:: Material shown ::

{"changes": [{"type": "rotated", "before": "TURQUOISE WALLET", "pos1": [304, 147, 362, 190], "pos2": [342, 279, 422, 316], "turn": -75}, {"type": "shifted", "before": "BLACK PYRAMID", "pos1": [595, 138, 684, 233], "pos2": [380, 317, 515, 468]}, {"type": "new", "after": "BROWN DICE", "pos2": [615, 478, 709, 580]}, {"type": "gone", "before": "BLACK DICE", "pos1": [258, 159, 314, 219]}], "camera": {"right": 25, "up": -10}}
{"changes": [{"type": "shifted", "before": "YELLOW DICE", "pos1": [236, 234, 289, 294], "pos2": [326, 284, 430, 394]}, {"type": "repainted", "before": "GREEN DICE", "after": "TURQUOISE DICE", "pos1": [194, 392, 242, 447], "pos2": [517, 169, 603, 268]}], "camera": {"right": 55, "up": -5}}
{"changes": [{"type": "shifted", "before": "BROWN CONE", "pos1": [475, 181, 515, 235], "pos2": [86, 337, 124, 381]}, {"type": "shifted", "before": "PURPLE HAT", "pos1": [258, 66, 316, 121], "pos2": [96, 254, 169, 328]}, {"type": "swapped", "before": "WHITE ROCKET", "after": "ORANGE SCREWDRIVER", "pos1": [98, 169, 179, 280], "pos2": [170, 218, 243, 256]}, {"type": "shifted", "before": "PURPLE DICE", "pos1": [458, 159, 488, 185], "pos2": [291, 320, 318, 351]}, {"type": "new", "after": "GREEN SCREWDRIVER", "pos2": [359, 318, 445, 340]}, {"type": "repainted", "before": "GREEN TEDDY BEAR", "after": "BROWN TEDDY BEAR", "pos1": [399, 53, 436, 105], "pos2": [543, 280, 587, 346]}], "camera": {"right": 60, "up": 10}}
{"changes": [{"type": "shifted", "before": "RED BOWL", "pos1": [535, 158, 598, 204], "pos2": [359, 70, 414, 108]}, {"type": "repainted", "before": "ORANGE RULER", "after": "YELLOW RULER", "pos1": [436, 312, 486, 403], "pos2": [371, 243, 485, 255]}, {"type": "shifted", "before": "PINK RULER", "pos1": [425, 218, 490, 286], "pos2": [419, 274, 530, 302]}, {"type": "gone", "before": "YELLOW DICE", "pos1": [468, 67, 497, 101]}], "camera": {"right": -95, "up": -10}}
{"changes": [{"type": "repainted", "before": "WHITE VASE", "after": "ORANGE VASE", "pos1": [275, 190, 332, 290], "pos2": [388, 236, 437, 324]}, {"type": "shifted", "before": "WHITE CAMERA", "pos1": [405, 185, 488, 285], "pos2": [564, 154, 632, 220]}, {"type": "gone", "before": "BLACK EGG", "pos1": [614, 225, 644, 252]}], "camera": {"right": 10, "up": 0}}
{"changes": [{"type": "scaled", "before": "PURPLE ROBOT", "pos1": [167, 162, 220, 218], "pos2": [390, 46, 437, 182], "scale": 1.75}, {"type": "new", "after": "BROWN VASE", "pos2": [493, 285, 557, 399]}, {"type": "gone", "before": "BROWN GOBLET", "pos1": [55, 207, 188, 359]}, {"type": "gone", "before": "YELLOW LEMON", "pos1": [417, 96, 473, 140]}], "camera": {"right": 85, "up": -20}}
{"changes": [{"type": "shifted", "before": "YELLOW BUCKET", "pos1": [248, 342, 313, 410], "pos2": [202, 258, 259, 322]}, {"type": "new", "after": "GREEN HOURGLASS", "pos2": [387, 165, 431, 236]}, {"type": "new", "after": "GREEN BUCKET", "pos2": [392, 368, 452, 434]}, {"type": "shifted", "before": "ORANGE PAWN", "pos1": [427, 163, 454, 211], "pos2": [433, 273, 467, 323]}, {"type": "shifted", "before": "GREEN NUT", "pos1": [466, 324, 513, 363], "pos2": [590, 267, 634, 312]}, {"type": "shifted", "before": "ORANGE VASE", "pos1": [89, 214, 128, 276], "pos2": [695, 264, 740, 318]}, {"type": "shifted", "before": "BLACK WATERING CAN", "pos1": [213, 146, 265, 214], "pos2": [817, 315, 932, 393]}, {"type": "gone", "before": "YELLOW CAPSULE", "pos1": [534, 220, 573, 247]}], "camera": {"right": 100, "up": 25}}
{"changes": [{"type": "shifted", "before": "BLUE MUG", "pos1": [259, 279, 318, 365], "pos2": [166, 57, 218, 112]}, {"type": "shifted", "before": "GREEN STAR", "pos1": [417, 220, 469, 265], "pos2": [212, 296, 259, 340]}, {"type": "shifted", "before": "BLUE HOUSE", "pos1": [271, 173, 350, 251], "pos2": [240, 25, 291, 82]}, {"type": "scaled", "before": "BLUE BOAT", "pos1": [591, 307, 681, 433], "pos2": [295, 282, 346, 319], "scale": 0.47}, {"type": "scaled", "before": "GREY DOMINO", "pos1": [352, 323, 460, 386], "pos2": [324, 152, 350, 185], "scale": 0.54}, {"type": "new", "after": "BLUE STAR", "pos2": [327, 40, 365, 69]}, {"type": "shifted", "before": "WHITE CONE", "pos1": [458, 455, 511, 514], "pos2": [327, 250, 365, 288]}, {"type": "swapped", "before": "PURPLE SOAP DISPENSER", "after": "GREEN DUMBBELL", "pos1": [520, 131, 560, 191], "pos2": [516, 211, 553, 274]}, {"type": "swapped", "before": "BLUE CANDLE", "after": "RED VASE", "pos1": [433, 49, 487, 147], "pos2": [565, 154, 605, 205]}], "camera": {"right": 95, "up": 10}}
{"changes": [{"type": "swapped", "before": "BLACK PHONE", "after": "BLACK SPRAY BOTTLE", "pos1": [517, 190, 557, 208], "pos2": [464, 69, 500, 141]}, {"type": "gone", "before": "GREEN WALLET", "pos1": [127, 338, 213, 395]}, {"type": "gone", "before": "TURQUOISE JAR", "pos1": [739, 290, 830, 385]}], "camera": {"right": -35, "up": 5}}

:: What to produce ::
Down to the last character, restate every record.

:: Result for this task ::
{"changes": [{"type": "rotated", "before": "TURQUOISE WALLET", "pos1": [304, 147, 362, 190], "pos2": [342, 279, 422, 316], "turn": -75}, {"type": "shifted", "before": "BLACK PYRAMID", "pos1": [595, 138, 684, 233], "pos2": [380, 317, 515, 468]}, {"type": "new", "after": "BROWN DICE", "pos2": [615, 478, 709, 580]}, {"type": "gone", "before": "BLACK DICE", "pos1": [258, 159, 314, 219]}], "camera": {"right": 25, "up": -10}}
{"changes": [{"type": "shifted", "before": "YELLOW DICE", "pos1": [236, 234, 289, 294], "pos2": [326, 284, 430, 394]}, {"type": "repainted", "before": "GREEN DICE", "after": "TURQUOISE DICE", "pos1": [194, 392, 242, 447], "pos2": [517, 169, 603, 268]}], "camera": {"right": 55, "up": -5}}
{"changes": [{"type": "shifted", "before": "BROWN CONE", "pos1": [475, 181, 515, 235], "pos2": [86, 337, 124, 381]}, {"type": "shifted", "before": "PURPLE HAT", "pos1": [258, 66, 316, 121], "pos2": [96, 254, 169, 328]}, {"type": "swapped", "before": "WHITE ROCKET", "after": "ORANGE SCREWDRIVER", "pos1": [98, 169, 179, 280], "pos2": [170, 218, 243, 256]}, {"type": "shifted", "before": "PURPLE DICE", "pos1": [458, 159, 488, 185], "pos2": [291, 320, 318, 351]}, {"type": "new", "after": "GREEN SCREWDRIVER", "pos2": [359, 318, 445, 340]}, {"type": "repainted", "before": "GREEN TEDDY BEAR", "after": "BROWN TEDDY BEAR", "pos1": [399, 53, 436, 105], "pos2": [543, 280, 587, 346]}], "camera": {"right": 60, "up": 10}}
{"changes": [{"type": "shifted", "before": "RED BOWL", "pos1": [535, 158, 598, 204], "pos2": [359, 70, 414, 108]}, {"type": "repainted", "before": "ORANGE RULER", "after": "YELLOW RULER", "pos1": [436, 312, 486, 403], "pos2": [371, 243, 485, 255]}, {"type": "shifted", "before": "PINK RULER", "pos1": [425, 218, 490, 286], "pos2": [419, 274, 530, 302]}, {"type": "gone", "before": "YELLOW DICE", "pos1": [468, 67, 497, 101]}], "camera": {"right": -95, "up": -10}}
{"changes": [{"type": "repainted", "before": "WHITE VASE", "after": "ORANGE VASE", "pos1": [275, 190, 332, 290], "pos2": [388, 236, 437, 324]}, {"type": "shifted", "before": "WHITE CAMERA", "pos1": [405, 185, 488, 285], "pos2": [564, 154, 632, 220]}, {"type": "gone", "before": "BLACK EGG", "pos1": [614, 225, 644, 252]}], "camera": {"right": 10, "up": 0}}
{"changes": [{"type": "scaled", "before": "PURPLE ROBOT", "pos1": [167, 162, 220, 218], "pos2": [390, 46, 437, 182], "scale": 1.75}, {"type": "new", "after": "BROWN VASE", "pos2": [493, 285, 557, 399]}, {"type": "gone", "before": "BROWN GOBLET", "pos1": [55, 207, 188, 359]}, {"type": "gone", "before": "YELLOW LEMON", "pos1": [417, 96, 473, 140]}], "camera": {"right": 85, "up": -20}}
{"changes": [{"type": "shifted", "before": "YELLOW BUCKET", "pos1": [248, 342, 313, 410], "pos2": [202, 258, 259, 322]}, {"type": "new", "after": "GREEN HOURGLASS", "pos2": [387, 165, 431, 236]}, {"type": "new", "after": "GREEN BUCKET", "pos2": [392, 368, 452, 434]}, {"type": "shifted", "before": "ORANGE PAWN", "pos1": [427, 163, 454, 211], "pos2": [433, 273, 467, 323]}, {"type": "shifted", "before": "GREEN NUT", "pos1": [466, 324, 513, 363], "pos2": [590, 267, 634, 312]}, {"type": "shifted", "before": "ORANGE VASE", "pos1": [89, 214, 128, 276], "pos2": [695, 264, 740, 318]}, {"type": "shifted", "before": "BLACK WATERING CAN", "pos1": [213, 146, 265, 214], "pos2": [817, 315, 932, 393]}, {"type": "gone", "before": "YELLOW CAPSULE", "pos1": [534, 220, 573, 247]}], "camera": {"right": 100, "up": 25}}
{"changes": [{"type": "shifted", "before": "BLUE MUG", "pos1": [259, 279, 318, 365], "pos2": [166, 57, 218, 112]}, {"type": "shifted", "before": "GREEN STAR", "pos1": [417, 220, 469, 265], "pos2": [212, 296, 259, 340]}, {"type": "shifted", "before": "BLUE HOUSE", "pos1": [271, 173, 350, 251], "pos2": [240, 25, 291, 82]}, {"type": "scaled", "before": "BLUE BOAT", "pos1": [591, 307, 681, 433], "pos2": [295, 282, 346, 319], "scale": 0.47}, {"type": "scaled", "before": "GREY DOMINO", "pos1": [352, 323, 460, 386], "pos2": [324, 152, 350, 185], "scale": 0.54}, {"type": "new", "after": "BLUE STAR", "pos2": [327, 40, 365, 69]}, {"type": "shifted", "before": "WHITE CONE", "pos1": [458, 455, 511, 514], "pos2": [327, 250, 365, 288]}, {"type": "swapped", "before": "PURPLE SOAP DISPENSER", "after": "GREEN DUMBBELL", "pos1": [520, 131, 560, 191], "pos2": [516, 211, 553, 274]}, {"type": "swapped", "before": "BLUE CANDLE", "after": "RED VASE", "pos1": [433, 49, 487, 147], "pos2": [565, 154, 605, 205]}], "camera": {"right": 95, "up": 10}}
{"changes": [{"type": "swapped", "before": "BLACK PHONE", "after": "BLACK SPRAY BOTTLE", "pos1": [517, 190, 557, 208], "pos2": [464, 69, 500, 141]}, {"type": "gone", "before": "GREEN WALLET", "pos1": [127, 338, 213, 395]}, {"type": "gone", "before": "TURQUOISE JAR", "pos1": [739, 290, 830, 385]}], "camera": {"right": -35, "up": 5}}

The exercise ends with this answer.